======== Data provided
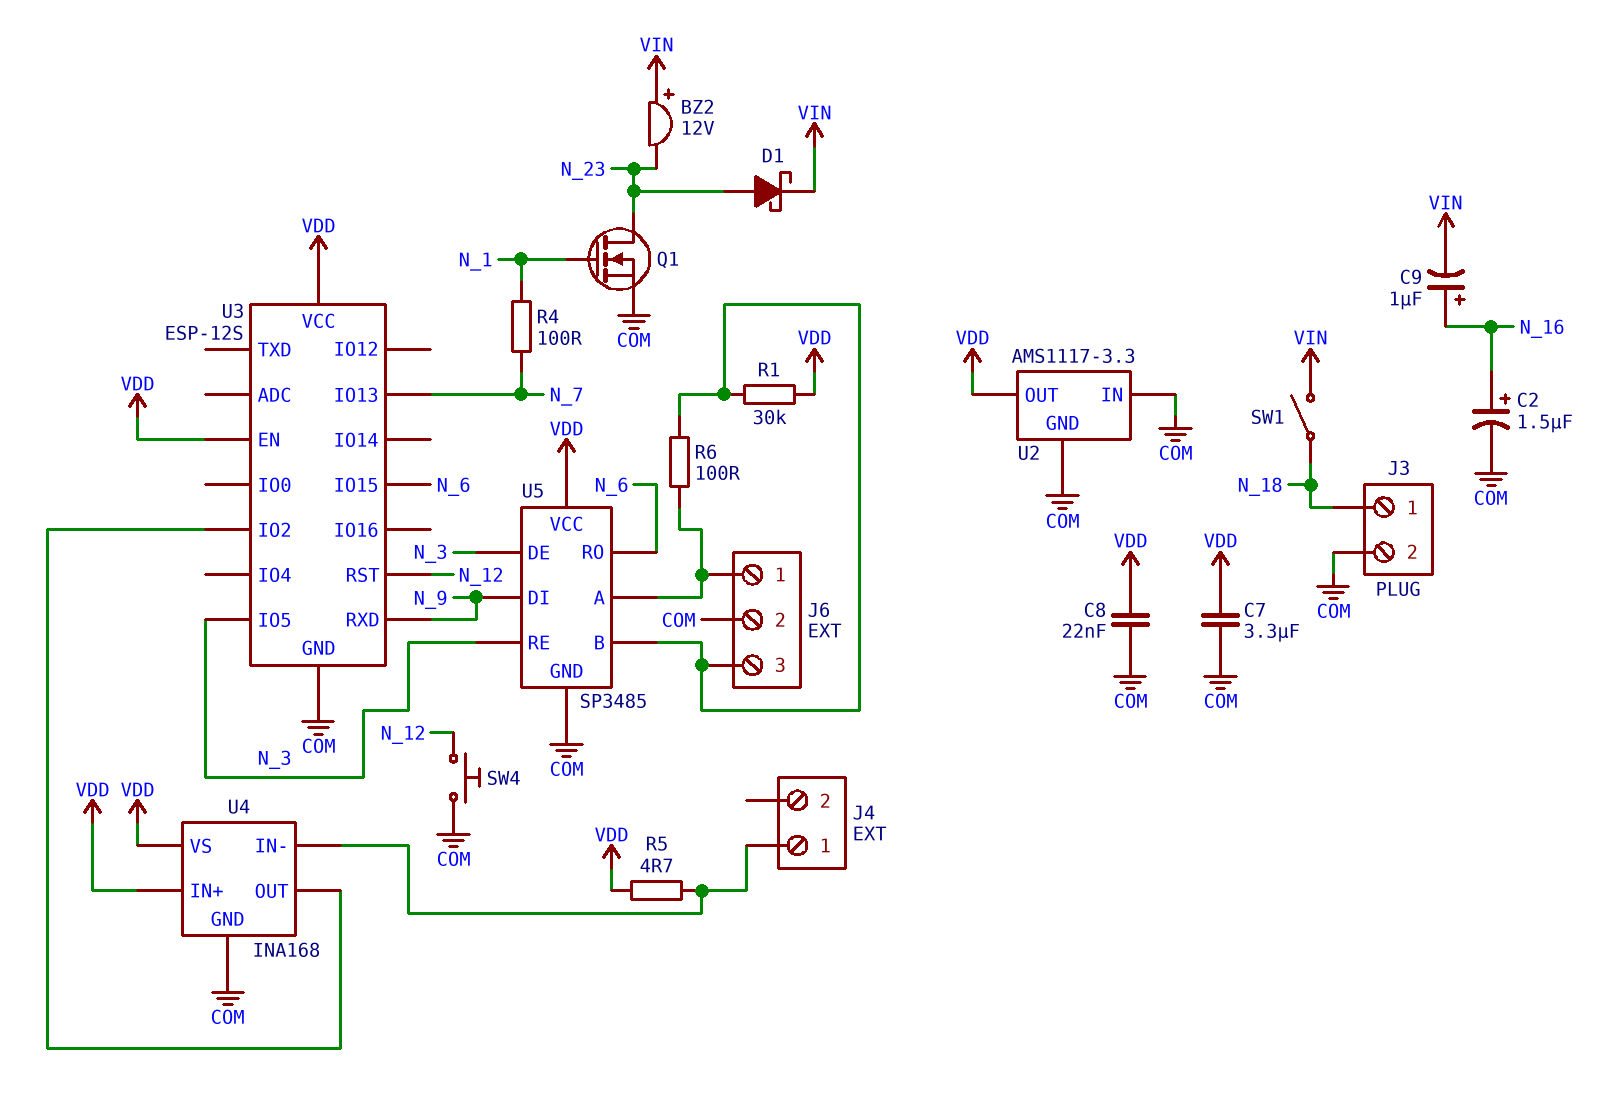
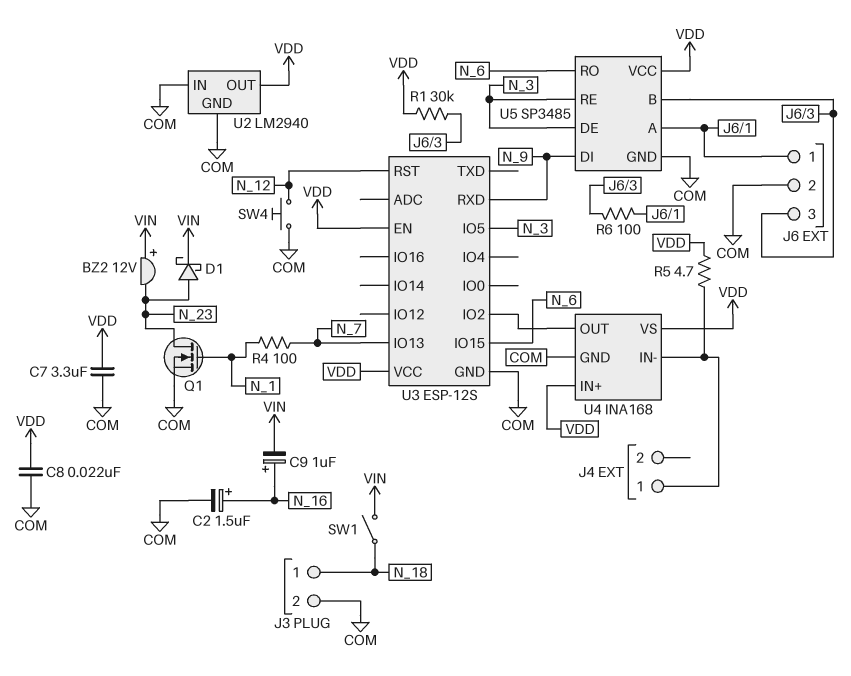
U2: AMS1117-3.3 -> LM2940

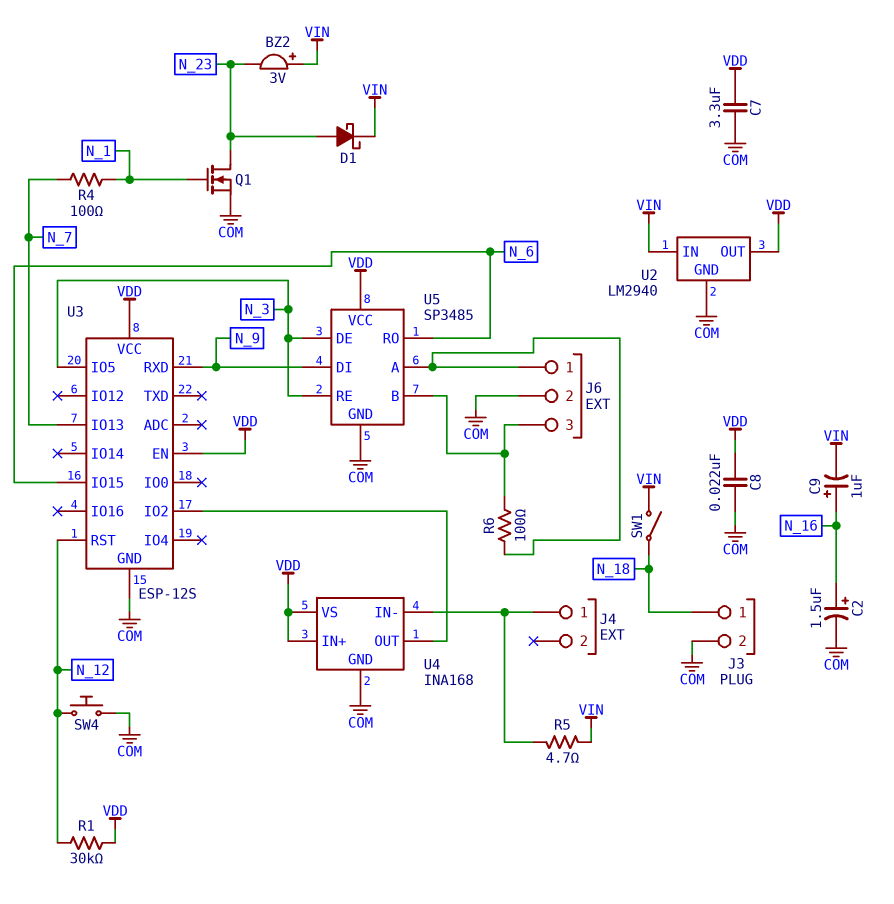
BZ2: buzzer 12V (plus VIN, minus N_23) -> buzzer 3V (plus VIN, minus N_23)
R1: 30k (J6/3, VDD) -> 30k (N_12, VDD)
R5: 4.7 (J4/1, VDD) -> 4.7 (J4/1, VIN)
U2 pin IN: COM -> VIN

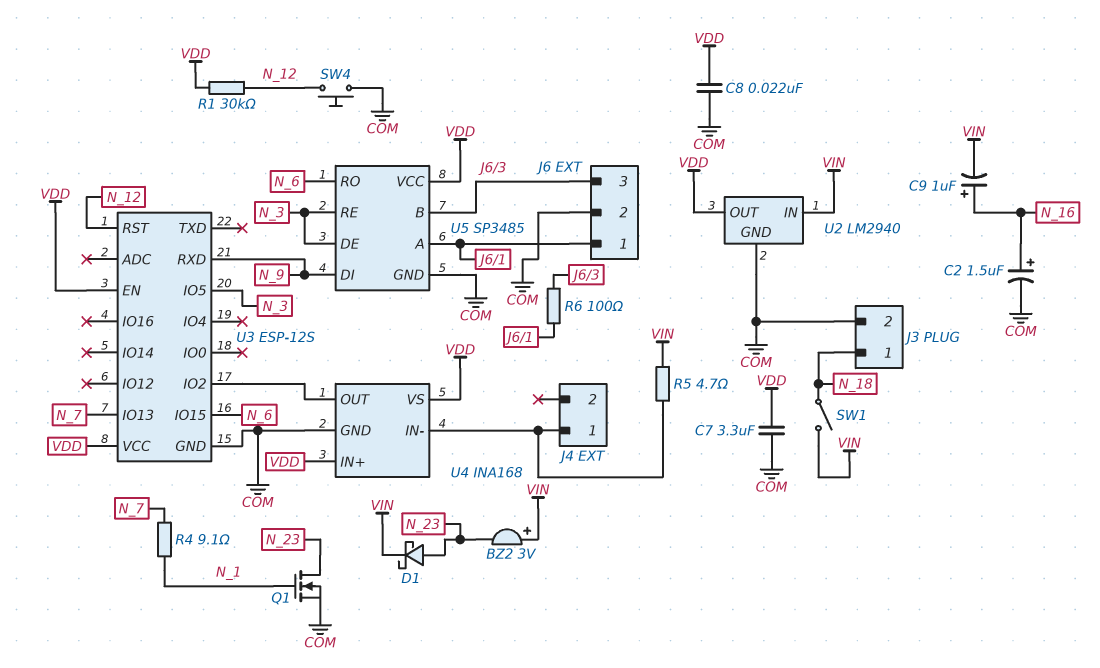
R4: 100 (N_1, N_7) -> 9.1 (N_1, N_7)

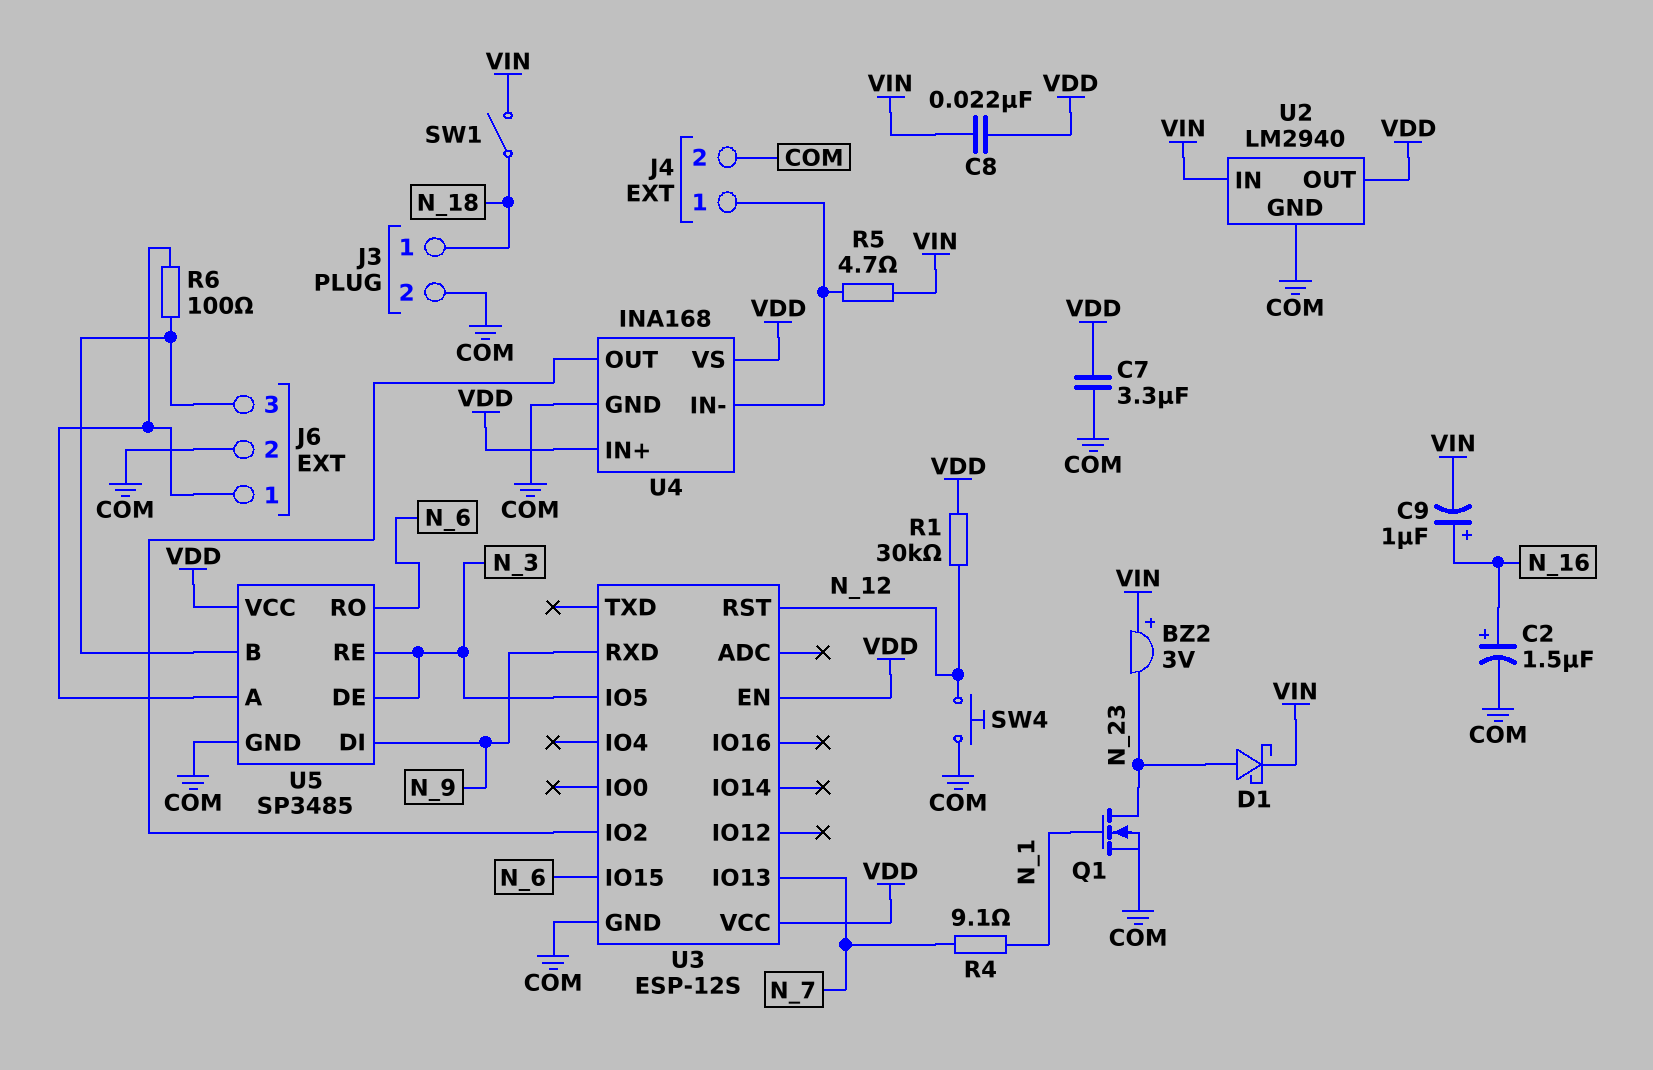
C8: 22nF (COM, VDD) -> 22nF (VDD, VIN)
J4 pin 2: none -> COM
================
• [Task to complete]: Would you set down the entries exactly as given, minus their pictures?

• [Completed exercise]:
U2: AMS1117-3.3 -> LM2940

BZ2: buzzer 12V (plus VIN, minus N_23) -> buzzer 3V (plus VIN, minus N_23)
R1: 30k (J6/3, VDD) -> 30k (N_12, VDD)
R5: 4.7 (J4/1, VDD) -> 4.7 (J4/1, VIN)
U2 pin IN: COM -> VIN

R4: 100 (N_1, N_7) -> 9.1 (N_1, N_7)

C8: 22nF (COM, VDD) -> 22nF (VDD, VIN)
J4 pin 2: none -> COM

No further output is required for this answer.